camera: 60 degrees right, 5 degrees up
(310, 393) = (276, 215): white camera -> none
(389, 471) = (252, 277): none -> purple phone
...
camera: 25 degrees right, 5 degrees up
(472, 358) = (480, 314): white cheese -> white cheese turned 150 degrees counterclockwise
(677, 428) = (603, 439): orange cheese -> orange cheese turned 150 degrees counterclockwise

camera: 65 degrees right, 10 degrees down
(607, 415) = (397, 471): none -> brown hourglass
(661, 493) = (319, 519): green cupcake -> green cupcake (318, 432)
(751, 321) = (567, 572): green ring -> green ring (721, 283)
==
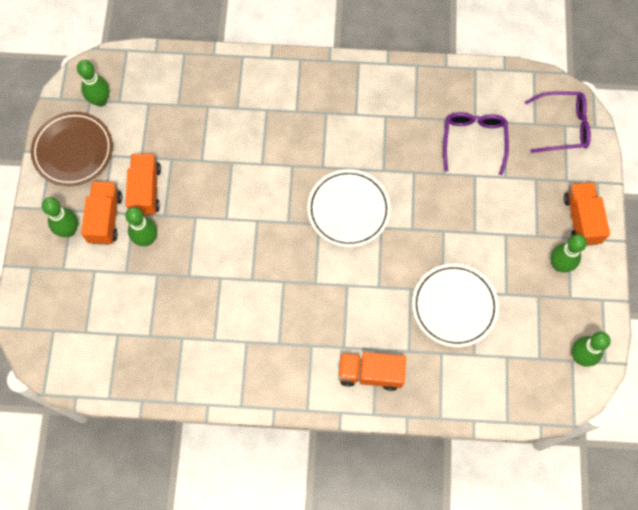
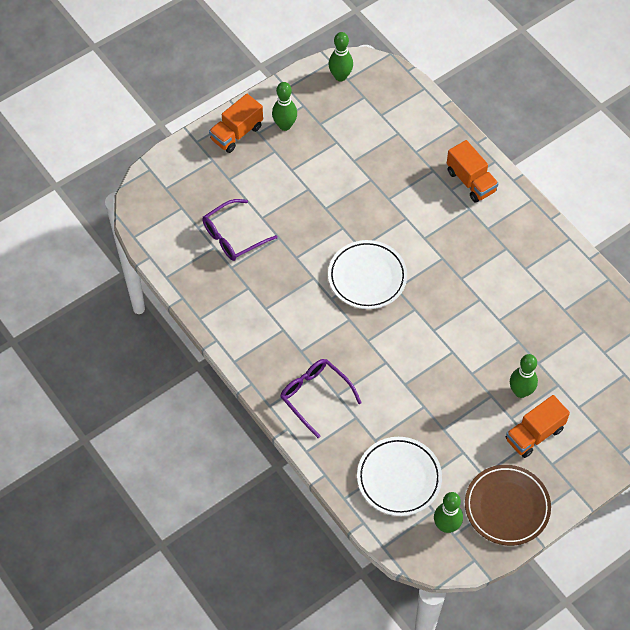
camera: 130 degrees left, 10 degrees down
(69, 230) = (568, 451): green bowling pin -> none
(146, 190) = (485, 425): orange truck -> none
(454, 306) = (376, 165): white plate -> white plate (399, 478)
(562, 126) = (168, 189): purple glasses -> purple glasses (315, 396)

◆ **Task goal**: From the listing above, output exactly the run of lines that starts with the line containing "(677, 428) = (603, 439): orange" and ends with the line containing "(751, 321) = (567, 572): green".

◆ **Solution for this problem**:
(677, 428) = (603, 439): orange cheese -> orange cheese turned 150 degrees counterclockwise

camera: 65 degrees right, 10 degrees down
(607, 415) = (397, 471): none -> brown hourglass
(661, 493) = (319, 519): green cupcake -> green cupcake (318, 432)
(751, 321) = (567, 572): green ring -> green ring (721, 283)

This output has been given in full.